(Object matching data)
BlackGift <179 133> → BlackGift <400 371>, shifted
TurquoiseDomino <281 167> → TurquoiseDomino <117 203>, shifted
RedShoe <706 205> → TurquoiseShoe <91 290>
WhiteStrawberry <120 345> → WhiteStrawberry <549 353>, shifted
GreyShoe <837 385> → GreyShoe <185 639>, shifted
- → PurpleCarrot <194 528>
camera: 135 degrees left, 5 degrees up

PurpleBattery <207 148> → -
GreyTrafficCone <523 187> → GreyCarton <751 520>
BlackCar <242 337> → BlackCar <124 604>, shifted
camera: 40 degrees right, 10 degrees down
--
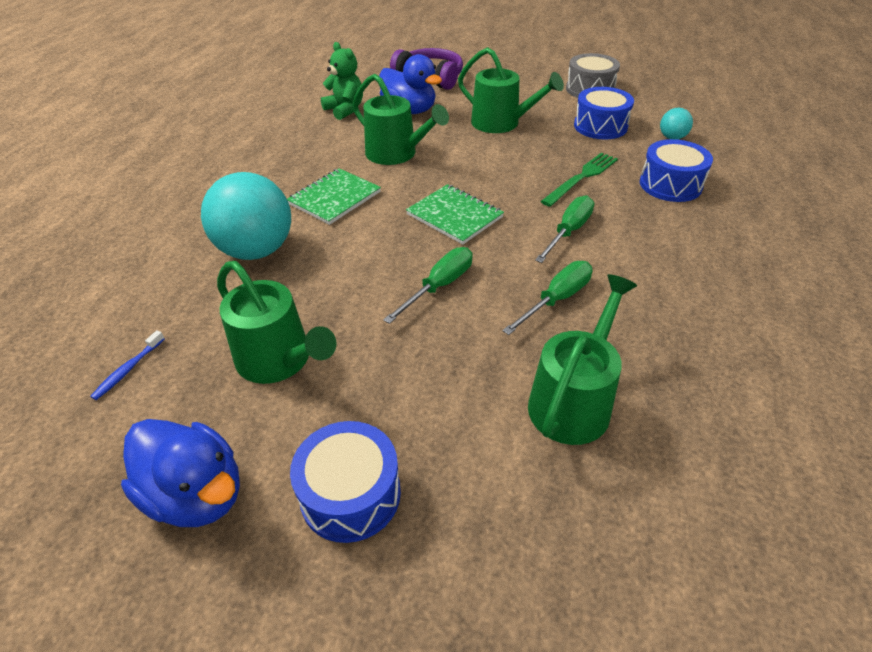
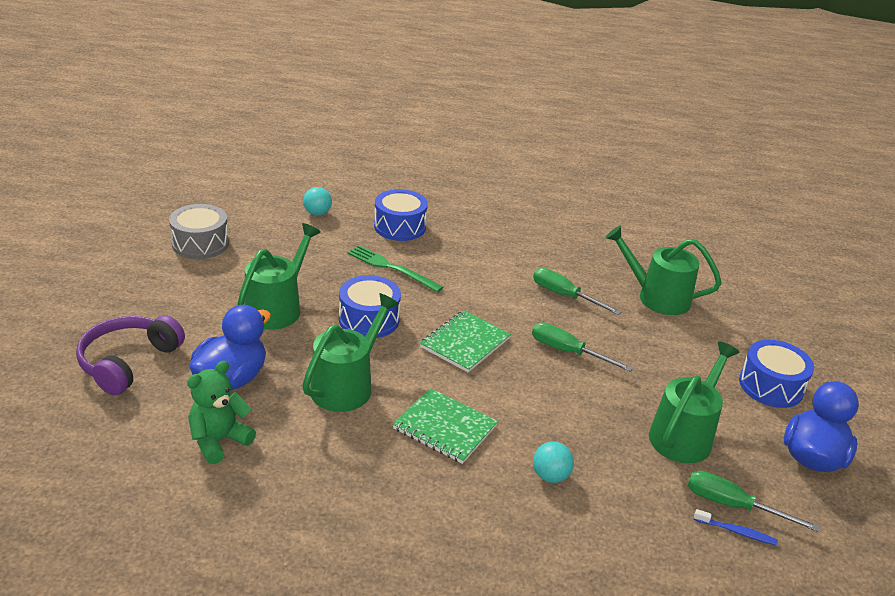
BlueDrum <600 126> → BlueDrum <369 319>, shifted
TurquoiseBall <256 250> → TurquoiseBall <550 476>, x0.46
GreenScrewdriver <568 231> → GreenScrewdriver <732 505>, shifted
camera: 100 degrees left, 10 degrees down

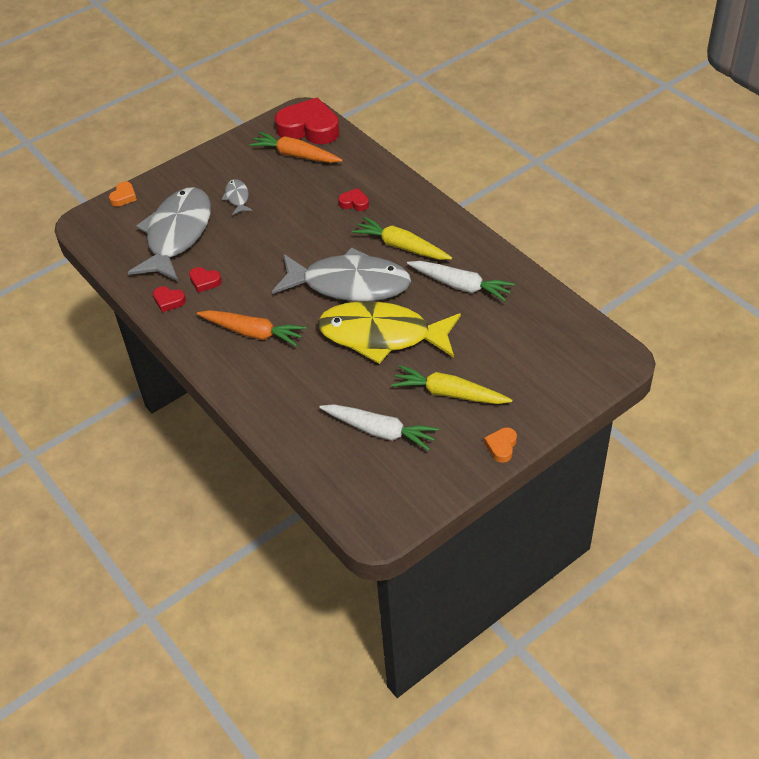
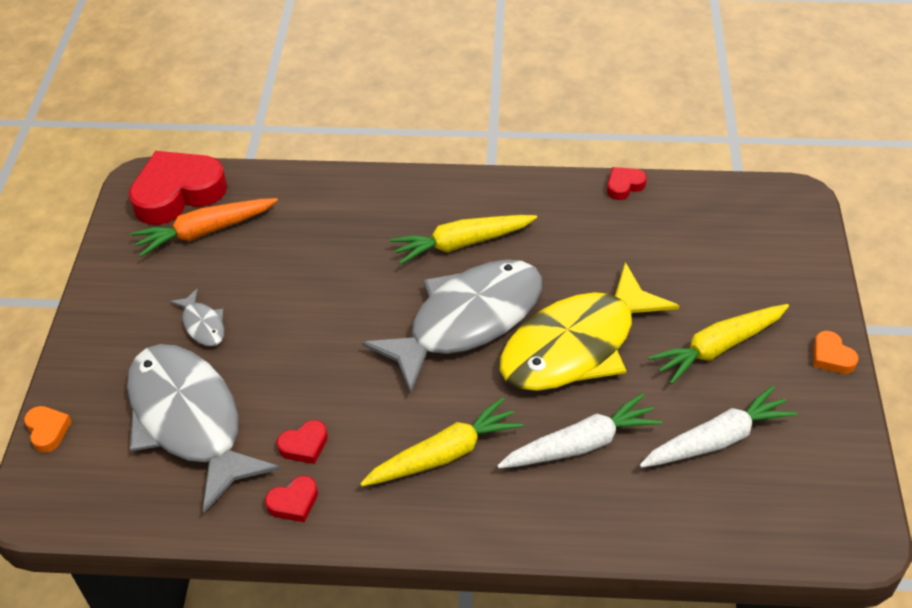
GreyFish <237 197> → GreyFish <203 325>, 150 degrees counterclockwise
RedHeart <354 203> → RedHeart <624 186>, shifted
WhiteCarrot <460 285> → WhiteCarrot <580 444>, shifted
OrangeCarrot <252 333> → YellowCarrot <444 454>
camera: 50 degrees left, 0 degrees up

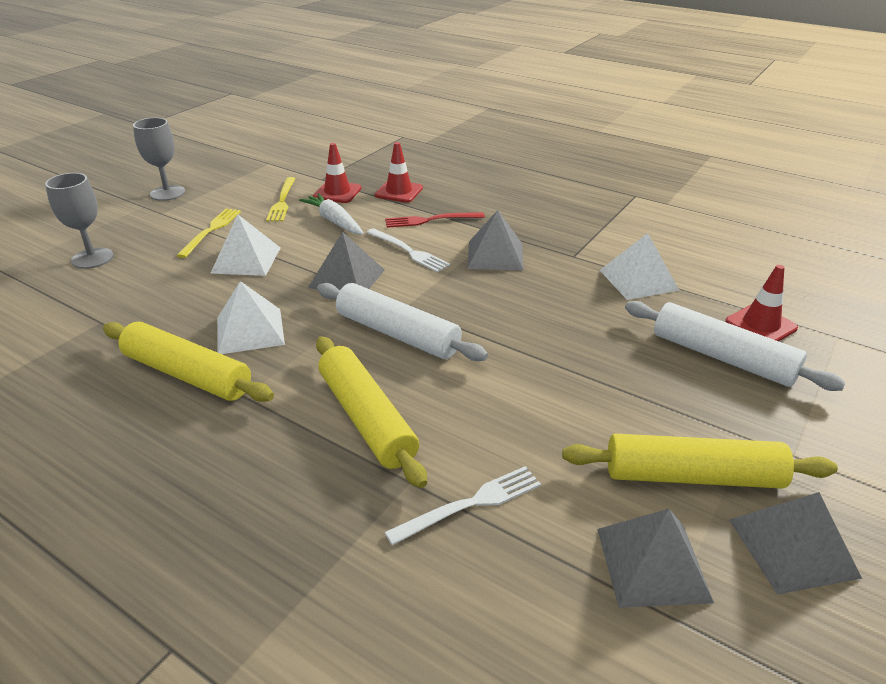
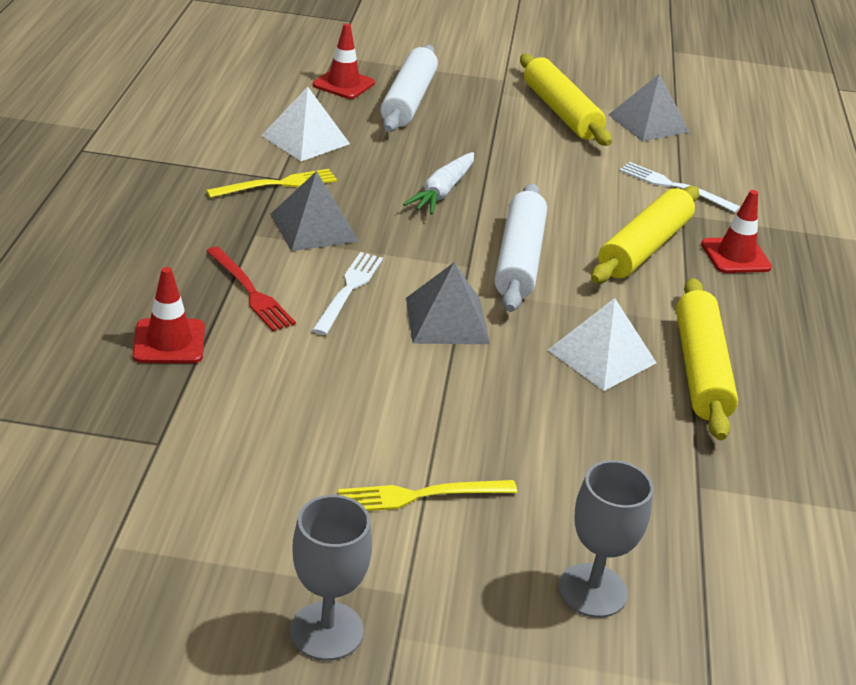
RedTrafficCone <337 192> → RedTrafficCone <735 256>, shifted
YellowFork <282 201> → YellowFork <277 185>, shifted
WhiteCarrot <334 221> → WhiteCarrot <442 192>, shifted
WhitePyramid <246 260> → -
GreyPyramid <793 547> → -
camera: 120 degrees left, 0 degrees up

Description of the task: Extract exactly and only the lines above from the line containing "BlackGift <179 133>" through the line containing "- → PurpleCarrot <194 528>", both end lines included.

Written solution:
BlackGift <179 133> → BlackGift <400 371>, shifted
TurquoiseDomino <281 167> → TurquoiseDomino <117 203>, shifted
RedShoe <706 205> → TurquoiseShoe <91 290>
WhiteStrawberry <120 345> → WhiteStrawberry <549 353>, shifted
GreyShoe <837 385> → GreyShoe <185 639>, shifted
- → PurpleCarrot <194 528>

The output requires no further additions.